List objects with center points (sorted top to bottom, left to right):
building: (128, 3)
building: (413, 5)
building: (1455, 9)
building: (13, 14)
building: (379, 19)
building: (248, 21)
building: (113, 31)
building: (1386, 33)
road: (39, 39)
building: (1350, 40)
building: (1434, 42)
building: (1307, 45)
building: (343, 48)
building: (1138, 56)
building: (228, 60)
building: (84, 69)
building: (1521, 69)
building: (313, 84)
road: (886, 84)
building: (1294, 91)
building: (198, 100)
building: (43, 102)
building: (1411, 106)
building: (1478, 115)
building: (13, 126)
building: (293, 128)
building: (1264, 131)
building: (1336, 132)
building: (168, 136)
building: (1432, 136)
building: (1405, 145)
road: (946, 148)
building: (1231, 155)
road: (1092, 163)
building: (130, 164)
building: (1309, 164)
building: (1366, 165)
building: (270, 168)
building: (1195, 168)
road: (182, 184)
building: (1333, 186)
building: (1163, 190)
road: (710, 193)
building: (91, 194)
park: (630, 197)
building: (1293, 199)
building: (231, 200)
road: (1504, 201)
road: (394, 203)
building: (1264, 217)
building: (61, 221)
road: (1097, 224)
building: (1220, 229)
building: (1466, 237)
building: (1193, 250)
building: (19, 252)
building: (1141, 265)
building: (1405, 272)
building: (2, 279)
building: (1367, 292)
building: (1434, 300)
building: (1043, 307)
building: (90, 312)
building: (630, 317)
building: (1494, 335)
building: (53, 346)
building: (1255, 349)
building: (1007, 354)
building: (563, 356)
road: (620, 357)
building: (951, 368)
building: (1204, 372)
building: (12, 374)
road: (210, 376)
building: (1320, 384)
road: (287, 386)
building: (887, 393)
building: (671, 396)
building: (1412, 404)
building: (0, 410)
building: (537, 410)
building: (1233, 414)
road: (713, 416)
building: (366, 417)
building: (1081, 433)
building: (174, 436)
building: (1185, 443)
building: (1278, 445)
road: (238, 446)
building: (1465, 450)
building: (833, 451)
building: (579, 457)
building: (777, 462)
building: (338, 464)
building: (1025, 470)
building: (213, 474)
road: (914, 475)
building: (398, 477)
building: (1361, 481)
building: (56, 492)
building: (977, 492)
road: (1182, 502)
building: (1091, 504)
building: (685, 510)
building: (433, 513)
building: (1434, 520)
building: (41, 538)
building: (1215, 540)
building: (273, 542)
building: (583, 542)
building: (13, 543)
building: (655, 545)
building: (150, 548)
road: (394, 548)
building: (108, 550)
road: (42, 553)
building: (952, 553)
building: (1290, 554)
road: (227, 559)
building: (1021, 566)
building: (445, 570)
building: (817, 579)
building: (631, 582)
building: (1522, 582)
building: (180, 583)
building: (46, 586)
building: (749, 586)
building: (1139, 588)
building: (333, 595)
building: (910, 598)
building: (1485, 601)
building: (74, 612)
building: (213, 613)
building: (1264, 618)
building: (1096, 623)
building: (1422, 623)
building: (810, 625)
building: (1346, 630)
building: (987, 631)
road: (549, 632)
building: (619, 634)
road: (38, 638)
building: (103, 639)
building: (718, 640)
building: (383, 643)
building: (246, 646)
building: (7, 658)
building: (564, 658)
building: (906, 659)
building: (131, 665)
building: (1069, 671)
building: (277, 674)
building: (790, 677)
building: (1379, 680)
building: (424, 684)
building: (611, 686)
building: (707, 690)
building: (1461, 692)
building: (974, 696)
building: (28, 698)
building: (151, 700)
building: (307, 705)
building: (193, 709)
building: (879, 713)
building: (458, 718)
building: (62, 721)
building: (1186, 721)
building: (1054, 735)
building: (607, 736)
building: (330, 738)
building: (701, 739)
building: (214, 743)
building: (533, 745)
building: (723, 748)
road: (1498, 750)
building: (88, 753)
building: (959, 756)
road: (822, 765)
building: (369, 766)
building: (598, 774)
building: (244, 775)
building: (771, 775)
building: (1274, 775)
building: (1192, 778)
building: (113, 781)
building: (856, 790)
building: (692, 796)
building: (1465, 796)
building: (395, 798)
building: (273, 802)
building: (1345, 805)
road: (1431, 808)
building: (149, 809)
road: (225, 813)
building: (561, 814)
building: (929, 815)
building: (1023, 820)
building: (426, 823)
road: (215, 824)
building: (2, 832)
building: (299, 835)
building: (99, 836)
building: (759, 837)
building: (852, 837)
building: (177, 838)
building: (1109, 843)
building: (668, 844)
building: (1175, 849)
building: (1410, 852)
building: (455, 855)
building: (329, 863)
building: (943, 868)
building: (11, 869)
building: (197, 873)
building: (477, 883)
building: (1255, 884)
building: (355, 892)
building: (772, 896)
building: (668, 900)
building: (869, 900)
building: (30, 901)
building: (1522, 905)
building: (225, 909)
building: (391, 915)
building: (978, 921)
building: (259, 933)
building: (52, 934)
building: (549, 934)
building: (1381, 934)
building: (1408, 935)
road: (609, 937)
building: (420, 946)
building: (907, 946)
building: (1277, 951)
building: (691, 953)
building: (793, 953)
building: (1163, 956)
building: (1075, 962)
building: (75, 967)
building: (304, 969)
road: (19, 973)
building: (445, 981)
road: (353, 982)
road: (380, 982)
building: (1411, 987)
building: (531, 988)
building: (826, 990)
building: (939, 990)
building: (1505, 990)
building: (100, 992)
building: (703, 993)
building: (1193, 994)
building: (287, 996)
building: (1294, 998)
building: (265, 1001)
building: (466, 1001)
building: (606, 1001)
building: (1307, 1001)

■ ASSIGNED TASK: Restate all of the entries exactly, please.

■ EXPECTED ANSWER:
List objects with center points (sorted top to bottom, left to right):
building: (128, 3)
building: (413, 5)
building: (1455, 9)
building: (13, 14)
building: (379, 19)
building: (248, 21)
building: (113, 31)
building: (1386, 33)
road: (39, 39)
building: (1350, 40)
building: (1434, 42)
building: (1307, 45)
building: (343, 48)
building: (1138, 56)
building: (228, 60)
building: (84, 69)
building: (1521, 69)
building: (313, 84)
road: (886, 84)
building: (1294, 91)
building: (198, 100)
building: (43, 102)
building: (1411, 106)
building: (1478, 115)
building: (13, 126)
building: (293, 128)
building: (1264, 131)
building: (1336, 132)
building: (168, 136)
building: (1432, 136)
building: (1405, 145)
road: (946, 148)
building: (1231, 155)
road: (1092, 163)
building: (130, 164)
building: (1309, 164)
building: (1366, 165)
building: (270, 168)
building: (1195, 168)
road: (182, 184)
building: (1333, 186)
building: (1163, 190)
road: (710, 193)
building: (91, 194)
park: (630, 197)
building: (1293, 199)
building: (231, 200)
road: (1504, 201)
road: (394, 203)
building: (1264, 217)
building: (61, 221)
road: (1097, 224)
building: (1220, 229)
building: (1466, 237)
building: (1193, 250)
building: (19, 252)
building: (1141, 265)
building: (1405, 272)
building: (2, 279)
building: (1367, 292)
building: (1434, 300)
building: (1043, 307)
building: (90, 312)
building: (630, 317)
building: (1494, 335)
building: (53, 346)
building: (1255, 349)
building: (1007, 354)
building: (563, 356)
road: (620, 357)
building: (951, 368)
building: (1204, 372)
building: (12, 374)
road: (210, 376)
building: (1320, 384)
road: (287, 386)
building: (887, 393)
building: (671, 396)
building: (1412, 404)
building: (0, 410)
building: (537, 410)
building: (1233, 414)
road: (713, 416)
building: (366, 417)
building: (1081, 433)
building: (174, 436)
building: (1185, 443)
building: (1278, 445)
road: (238, 446)
building: (1465, 450)
building: (833, 451)
building: (579, 457)
building: (777, 462)
building: (338, 464)
building: (1025, 470)
building: (213, 474)
road: (914, 475)
building: (398, 477)
building: (1361, 481)
building: (56, 492)
building: (977, 492)
road: (1182, 502)
building: (1091, 504)
building: (685, 510)
building: (433, 513)
building: (1434, 520)
building: (41, 538)
building: (1215, 540)
building: (273, 542)
building: (583, 542)
building: (13, 543)
building: (655, 545)
building: (150, 548)
road: (394, 548)
building: (108, 550)
road: (42, 553)
building: (952, 553)
building: (1290, 554)
road: (227, 559)
building: (1021, 566)
building: (445, 570)
building: (817, 579)
building: (631, 582)
building: (1522, 582)
building: (180, 583)
building: (46, 586)
building: (749, 586)
building: (1139, 588)
building: (333, 595)
building: (910, 598)
building: (1485, 601)
building: (74, 612)
building: (213, 613)
building: (1264, 618)
building: (1096, 623)
building: (1422, 623)
building: (810, 625)
building: (1346, 630)
building: (987, 631)
road: (549, 632)
building: (619, 634)
road: (38, 638)
building: (103, 639)
building: (718, 640)
building: (383, 643)
building: (246, 646)
building: (7, 658)
building: (564, 658)
building: (906, 659)
building: (131, 665)
building: (1069, 671)
building: (277, 674)
building: (790, 677)
building: (1379, 680)
building: (424, 684)
building: (611, 686)
building: (707, 690)
building: (1461, 692)
building: (974, 696)
building: (28, 698)
building: (151, 700)
building: (307, 705)
building: (193, 709)
building: (879, 713)
building: (458, 718)
building: (62, 721)
building: (1186, 721)
building: (1054, 735)
building: (607, 736)
building: (330, 738)
building: (701, 739)
building: (214, 743)
building: (533, 745)
building: (723, 748)
road: (1498, 750)
building: (88, 753)
building: (959, 756)
road: (822, 765)
building: (369, 766)
building: (598, 774)
building: (244, 775)
building: (771, 775)
building: (1274, 775)
building: (1192, 778)
building: (113, 781)
building: (856, 790)
building: (692, 796)
building: (1465, 796)
building: (395, 798)
building: (273, 802)
building: (1345, 805)
road: (1431, 808)
building: (149, 809)
road: (225, 813)
building: (561, 814)
building: (929, 815)
building: (1023, 820)
building: (426, 823)
road: (215, 824)
building: (2, 832)
building: (299, 835)
building: (99, 836)
building: (759, 837)
building: (852, 837)
building: (177, 838)
building: (1109, 843)
building: (668, 844)
building: (1175, 849)
building: (1410, 852)
building: (455, 855)
building: (329, 863)
building: (943, 868)
building: (11, 869)
building: (197, 873)
building: (477, 883)
building: (1255, 884)
building: (355, 892)
building: (772, 896)
building: (668, 900)
building: (869, 900)
building: (30, 901)
building: (1522, 905)
building: (225, 909)
building: (391, 915)
building: (978, 921)
building: (259, 933)
building: (52, 934)
building: (549, 934)
building: (1381, 934)
building: (1408, 935)
road: (609, 937)
building: (420, 946)
building: (907, 946)
building: (1277, 951)
building: (691, 953)
building: (793, 953)
building: (1163, 956)
building: (1075, 962)
building: (75, 967)
building: (304, 969)
road: (19, 973)
building: (445, 981)
road: (353, 982)
road: (380, 982)
building: (1411, 987)
building: (531, 988)
building: (826, 990)
building: (939, 990)
building: (1505, 990)
building: (100, 992)
building: (703, 993)
building: (1193, 994)
building: (287, 996)
building: (1294, 998)
building: (265, 1001)
building: (466, 1001)
building: (606, 1001)
building: (1307, 1001)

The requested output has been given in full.